[Record extracts — start]
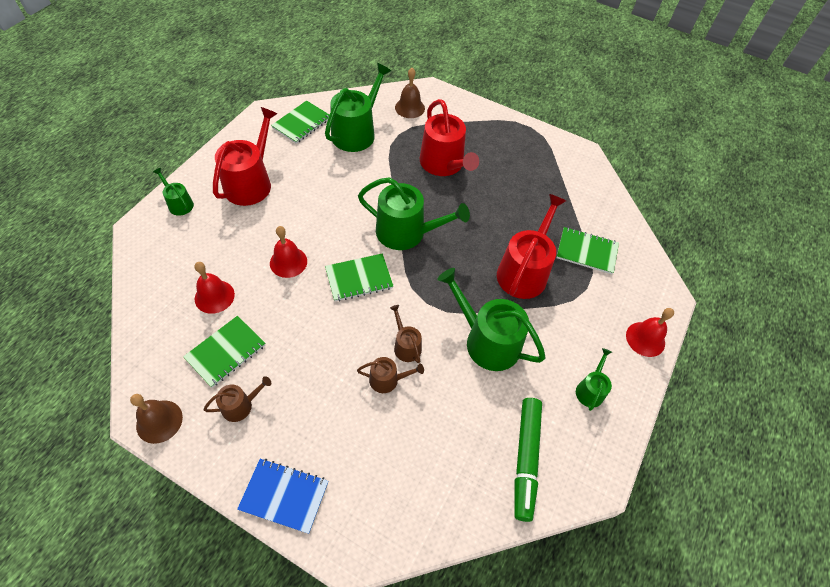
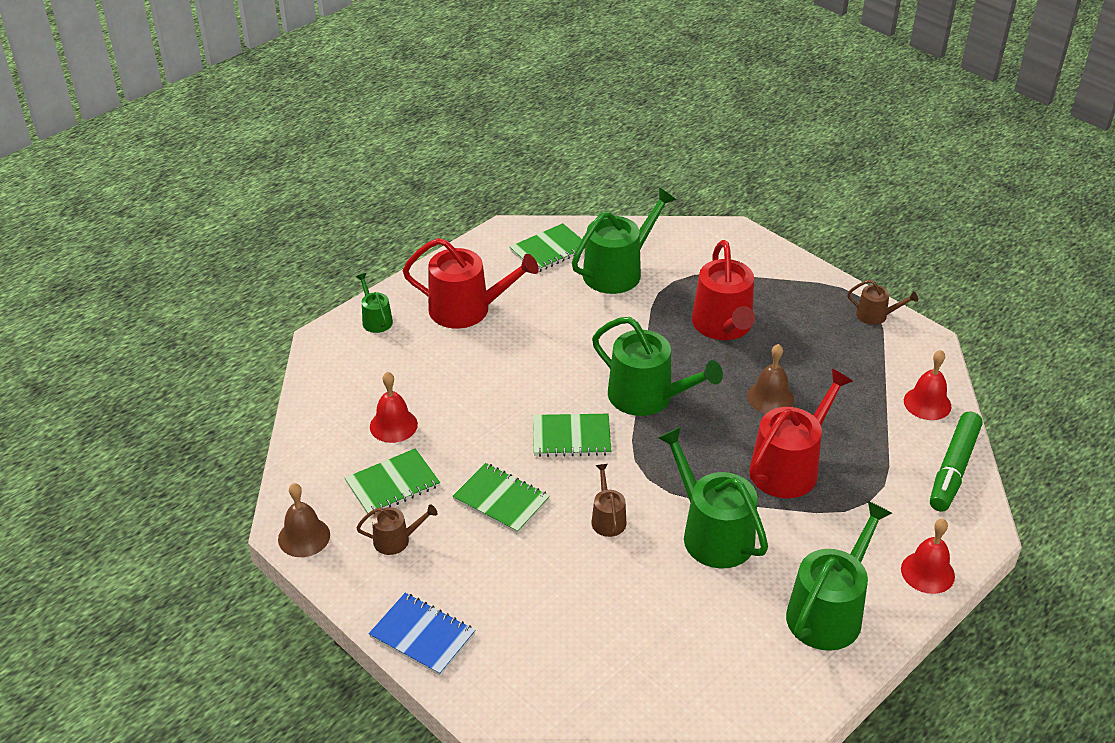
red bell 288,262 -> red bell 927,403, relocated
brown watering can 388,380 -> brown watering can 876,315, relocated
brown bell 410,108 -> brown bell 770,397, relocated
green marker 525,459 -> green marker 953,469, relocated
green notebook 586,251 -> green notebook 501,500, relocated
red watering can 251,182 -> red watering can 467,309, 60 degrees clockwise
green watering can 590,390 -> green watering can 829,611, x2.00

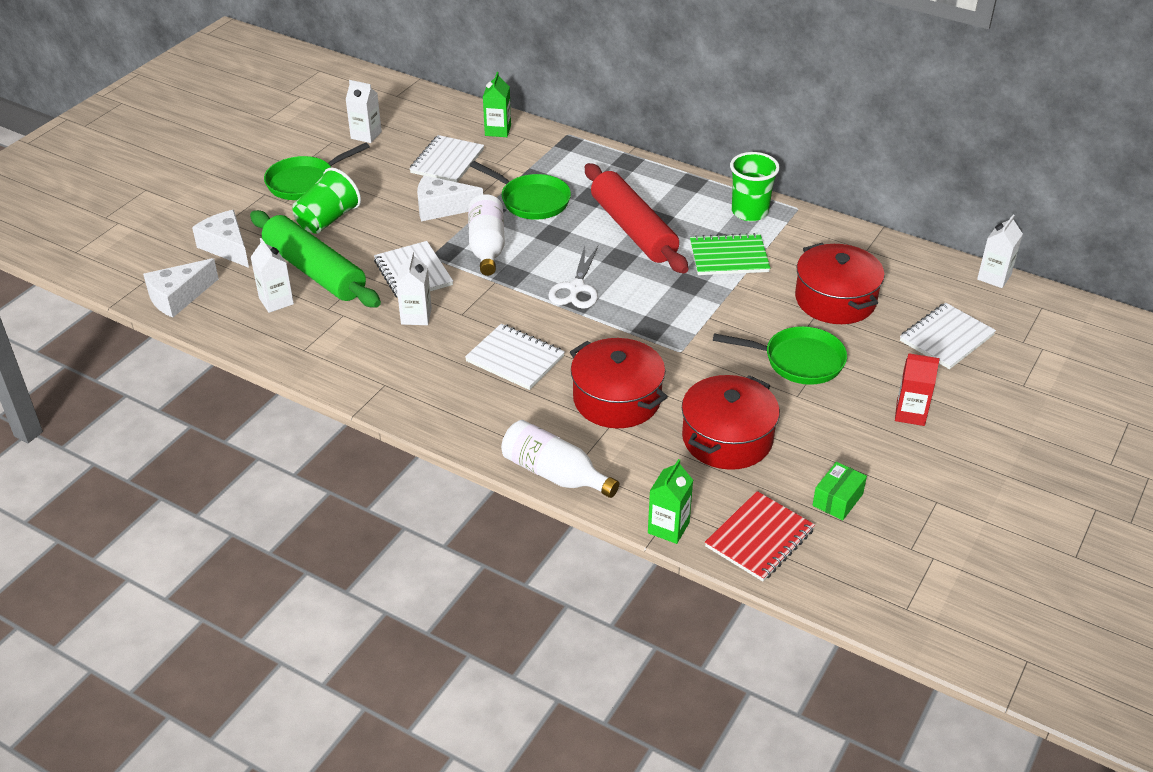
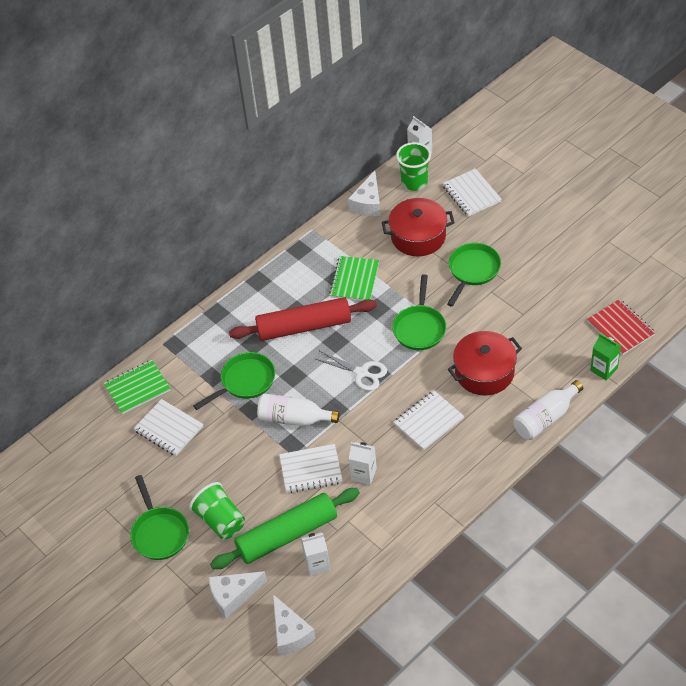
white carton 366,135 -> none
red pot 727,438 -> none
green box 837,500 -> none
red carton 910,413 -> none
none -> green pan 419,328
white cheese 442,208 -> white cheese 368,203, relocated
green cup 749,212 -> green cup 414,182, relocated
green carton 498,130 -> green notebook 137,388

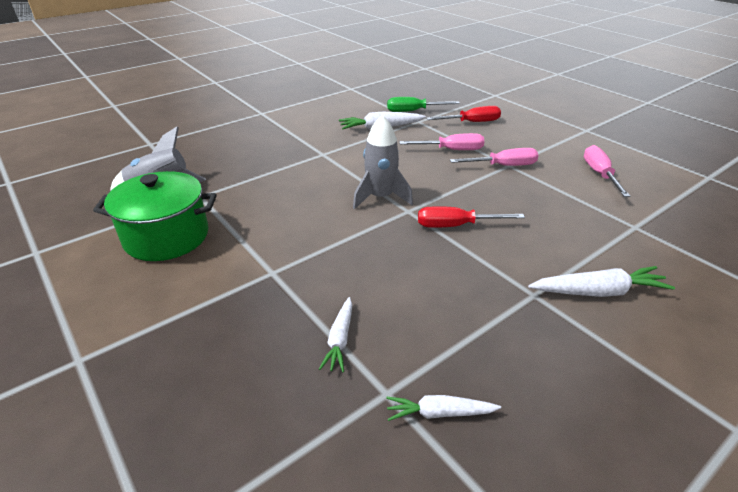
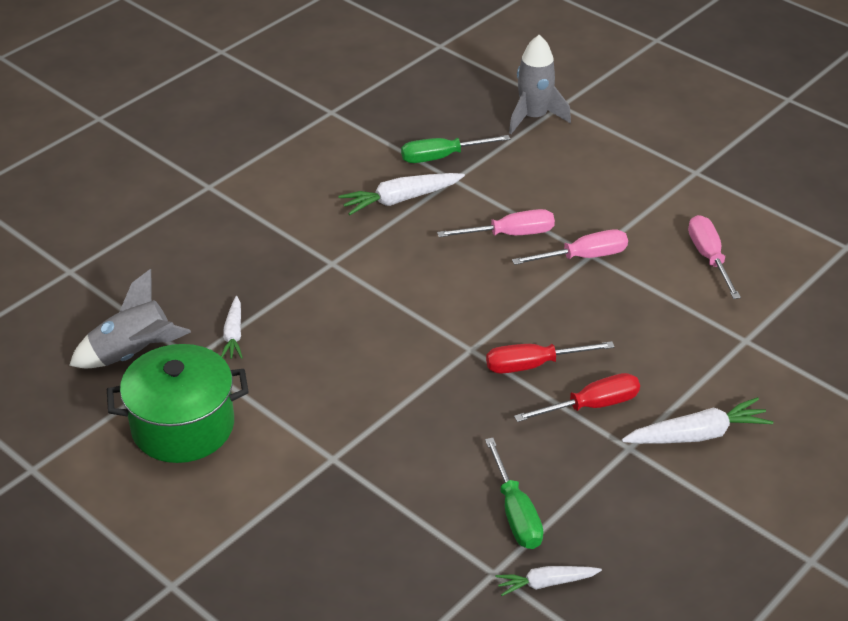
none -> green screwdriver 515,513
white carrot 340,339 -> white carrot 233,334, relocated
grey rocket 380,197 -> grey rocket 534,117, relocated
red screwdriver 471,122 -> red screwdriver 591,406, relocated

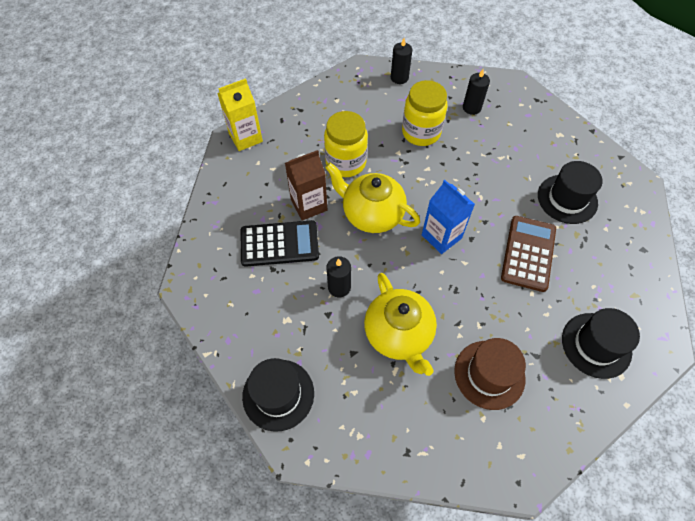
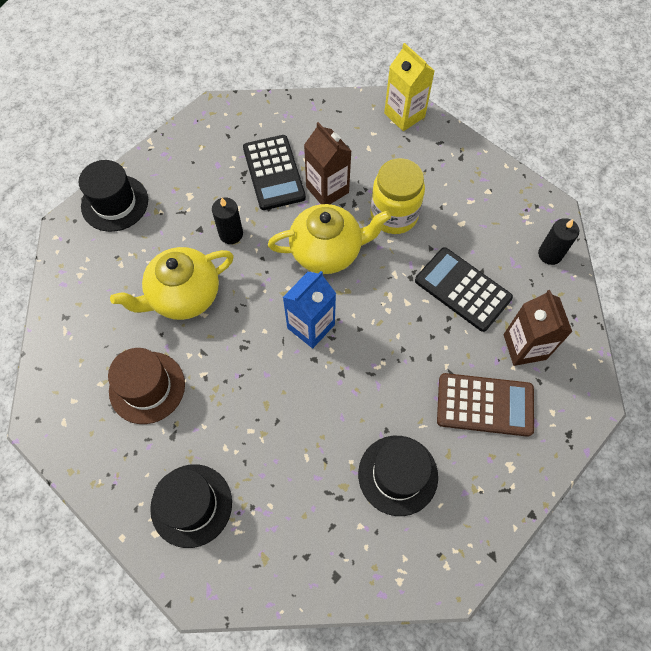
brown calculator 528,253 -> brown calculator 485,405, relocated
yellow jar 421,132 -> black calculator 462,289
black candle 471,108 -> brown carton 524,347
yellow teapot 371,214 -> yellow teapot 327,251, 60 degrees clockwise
[Record extracts — finish]
[Record extracts — start]
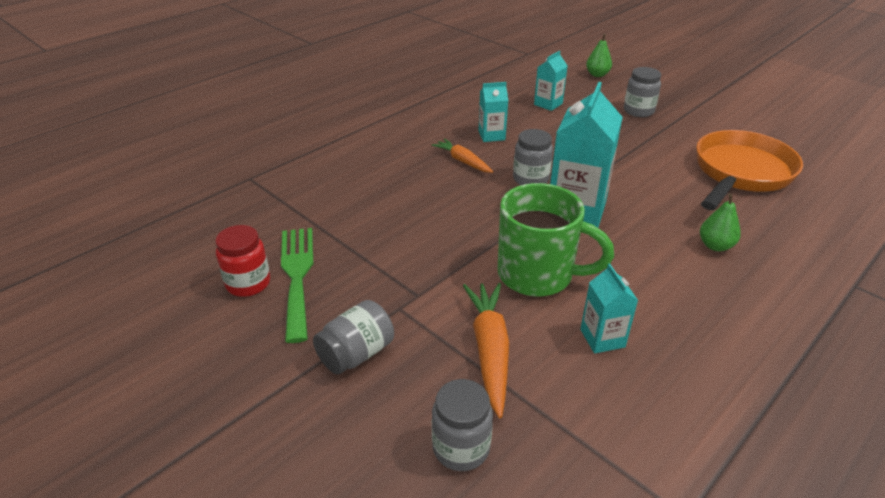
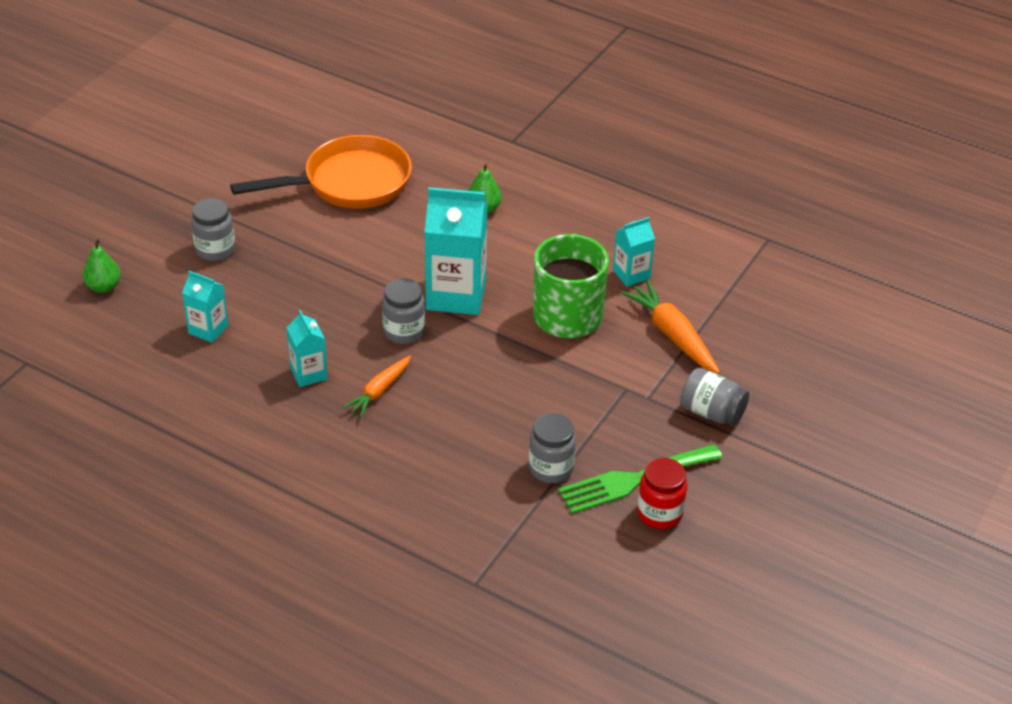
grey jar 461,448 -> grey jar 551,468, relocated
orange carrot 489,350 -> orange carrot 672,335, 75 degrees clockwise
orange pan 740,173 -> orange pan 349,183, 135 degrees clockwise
[Record extracts — finish]
Problem requirements
Extract from the listing above the lines between the line containing "red bell 288,262" and the line containing "red watering can 251,182", keeping both of those lines. Output nothing else.

Result
red bell 288,262 -> red bell 927,403, relocated
brown watering can 388,380 -> brown watering can 876,315, relocated
brown bell 410,108 -> brown bell 770,397, relocated
green marker 525,459 -> green marker 953,469, relocated
green notebook 586,251 -> green notebook 501,500, relocated
red watering can 251,182 -> red watering can 467,309, 60 degrees clockwise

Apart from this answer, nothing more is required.